▸ What the task asks: Restate word for word the lines of the material below, from the line with "C1: 6.8uF (plus" to the line with "IC11: NOT (in", both lines included, and no others.

--- Dataset excerpts ---

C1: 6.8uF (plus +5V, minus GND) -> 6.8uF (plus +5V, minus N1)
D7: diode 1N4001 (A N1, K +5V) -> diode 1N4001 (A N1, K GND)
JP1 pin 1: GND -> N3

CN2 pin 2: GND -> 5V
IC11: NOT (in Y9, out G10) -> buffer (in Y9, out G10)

---
--- Dataset excerpts ---

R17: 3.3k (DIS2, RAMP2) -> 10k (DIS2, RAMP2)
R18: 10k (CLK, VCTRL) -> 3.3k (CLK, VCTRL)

---
--- Dataset excerpts ---

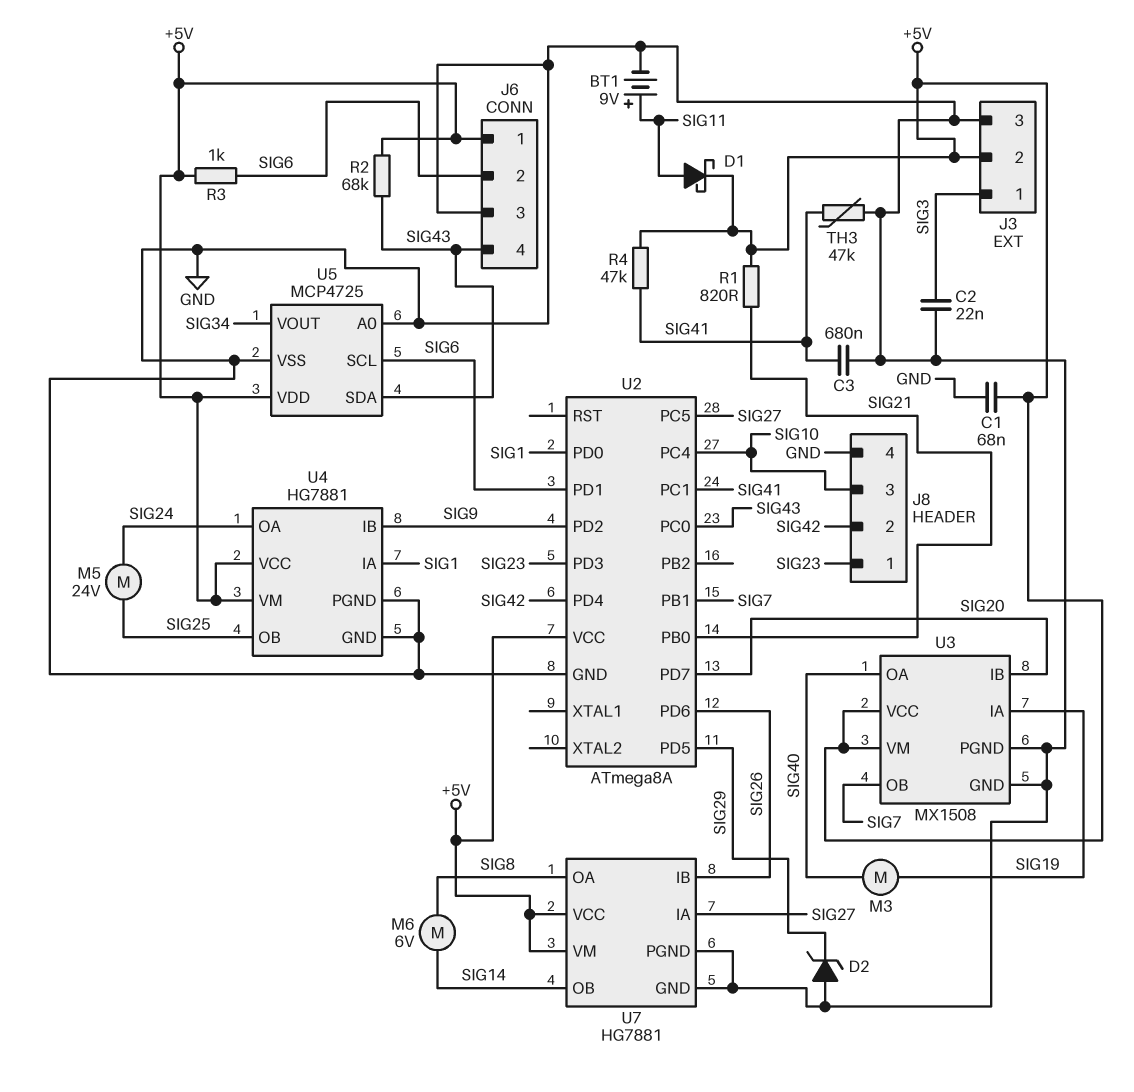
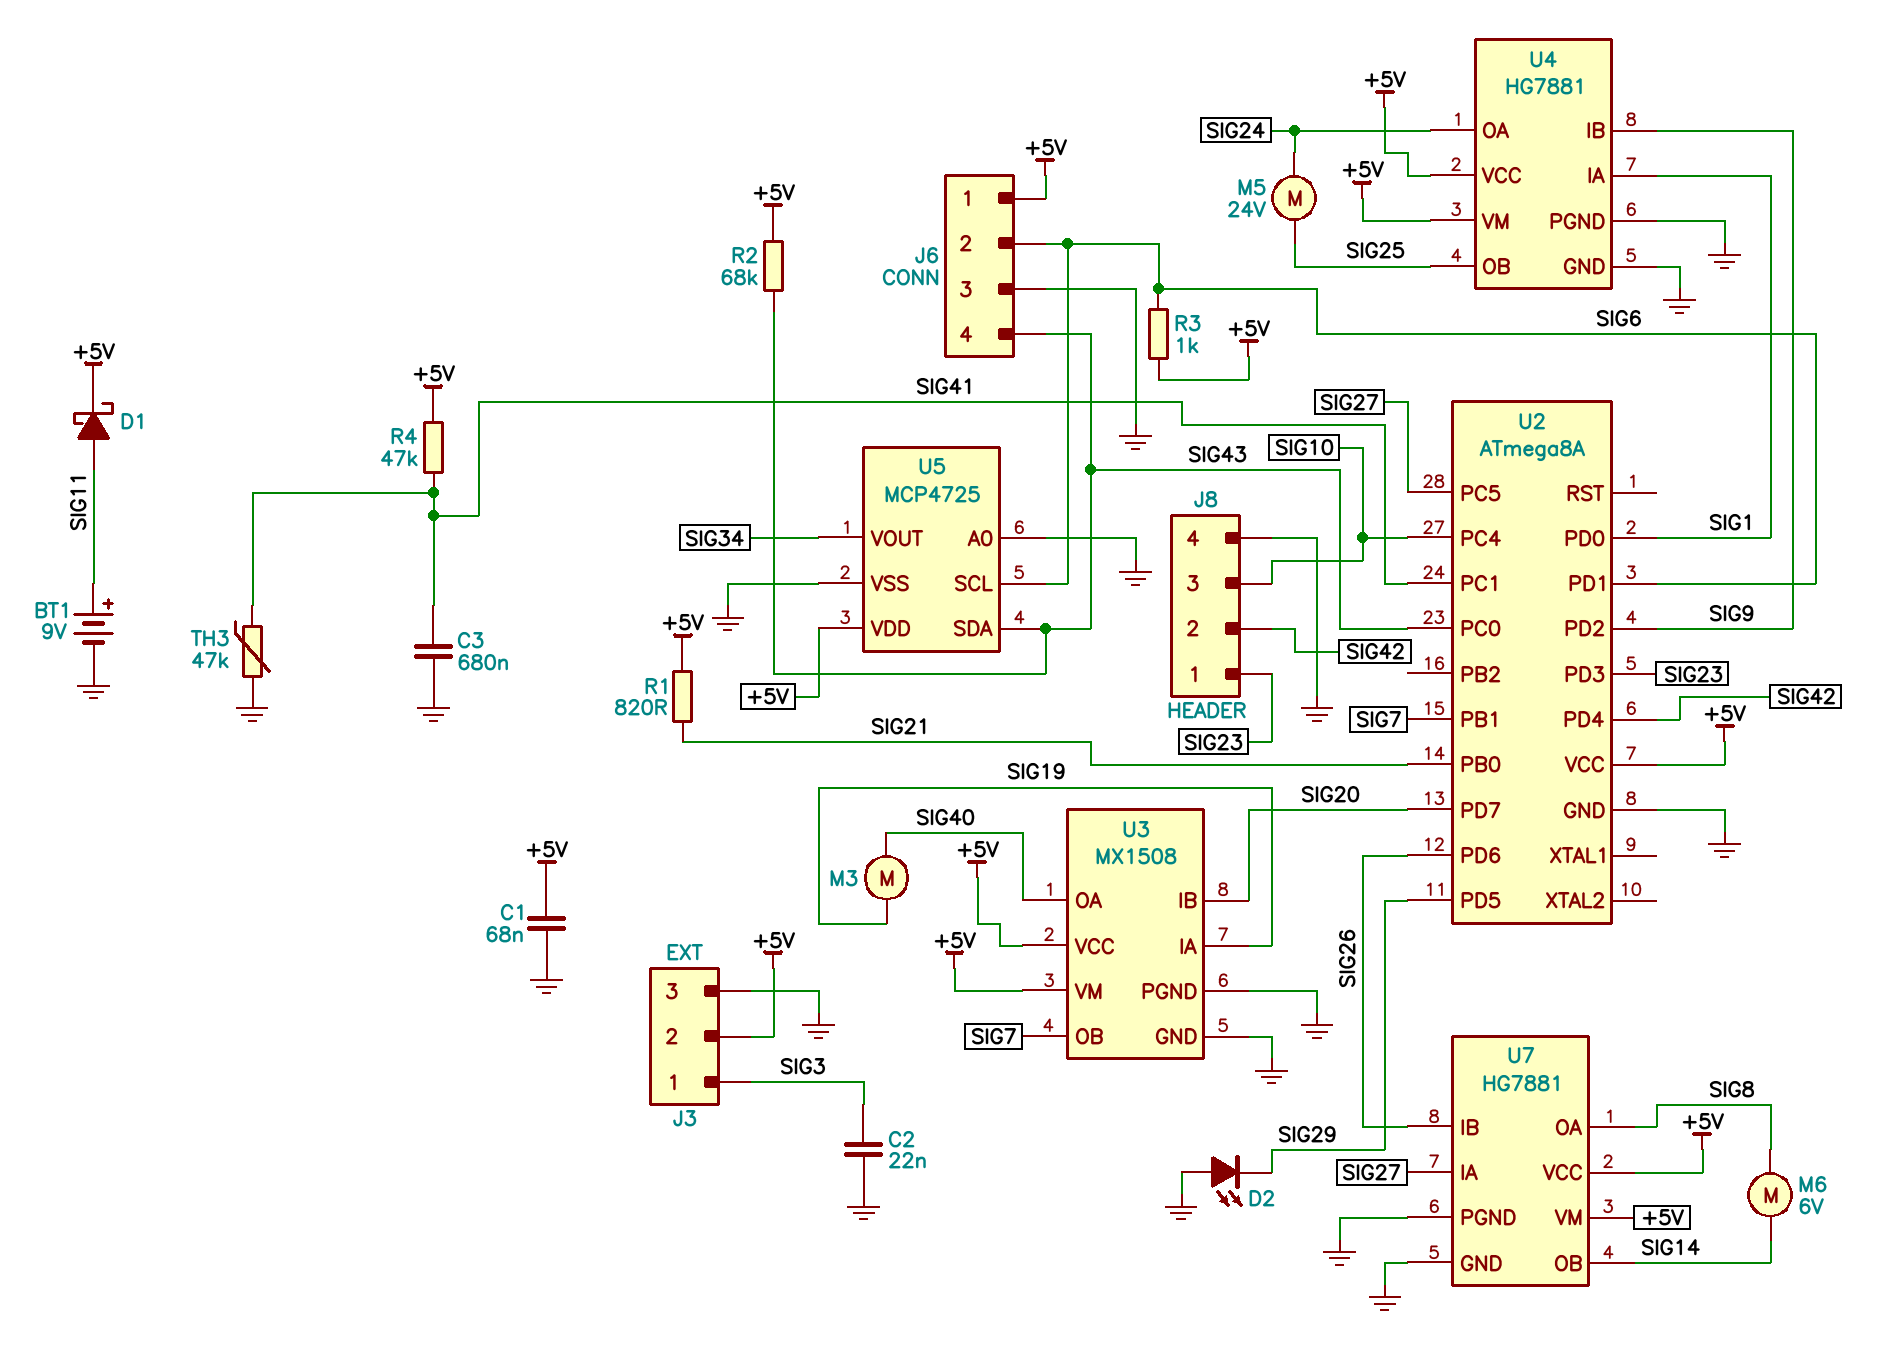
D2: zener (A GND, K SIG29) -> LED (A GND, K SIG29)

---

▸ Result of this task:
C1: 6.8uF (plus +5V, minus GND) -> 6.8uF (plus +5V, minus N1)
D7: diode 1N4001 (A N1, K +5V) -> diode 1N4001 (A N1, K GND)
JP1 pin 1: GND -> N3

CN2 pin 2: GND -> 5V
IC11: NOT (in Y9, out G10) -> buffer (in Y9, out G10)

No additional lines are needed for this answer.